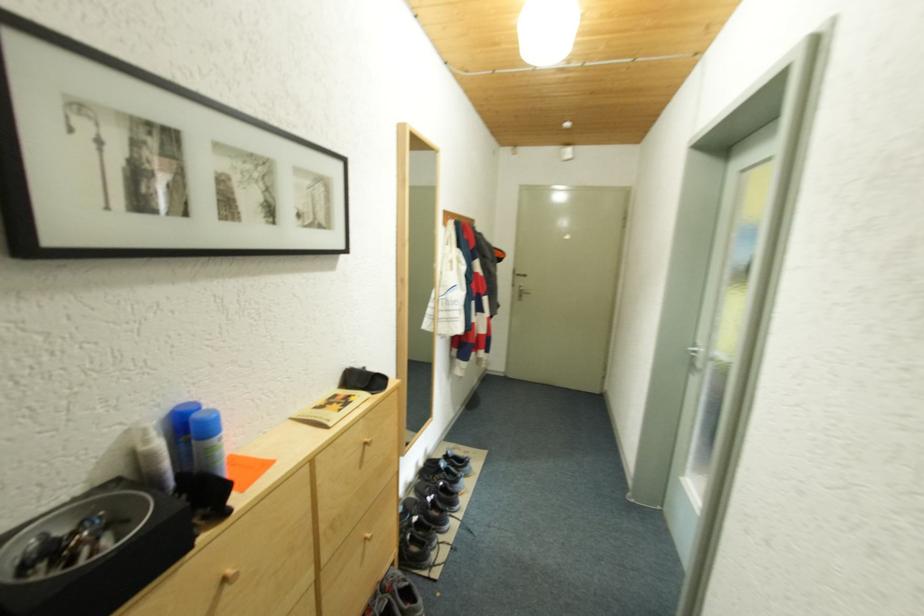
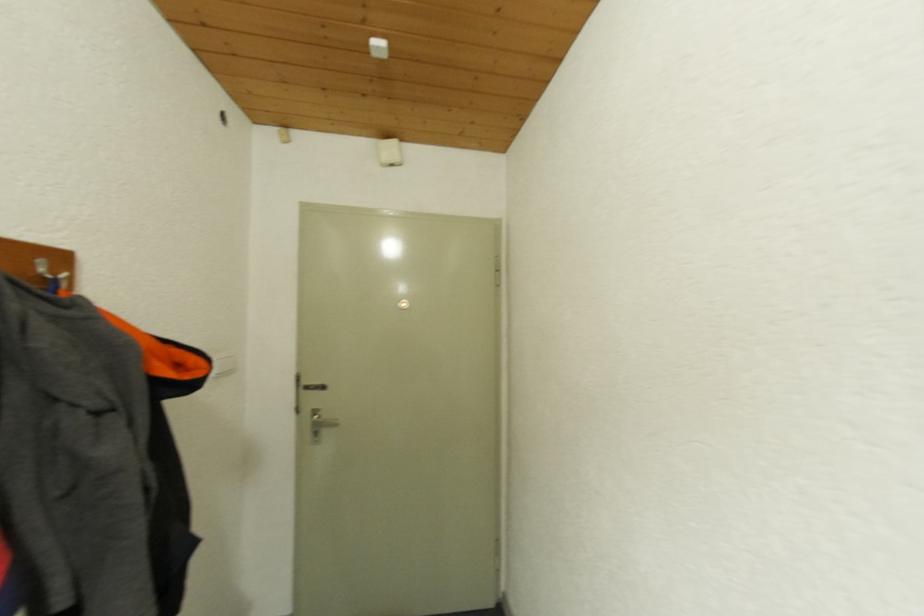
Question: What movement of the cameraman would produce the second image?

Choices:
 (A) Left
 (B) Right
 (C) Forward
 (D) Backward

Answer: (C)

============

= Your objective =
Can you give the entries above again with "cameraman" replaced by "camera operator" and everything else unchanged, leaving out the pictures?

= Response =
Question: What movement of the camera operator would produce the second image?

Choices:
 (A) Left
 (B) Right
 (C) Forward
 (D) Backward

Answer: (C)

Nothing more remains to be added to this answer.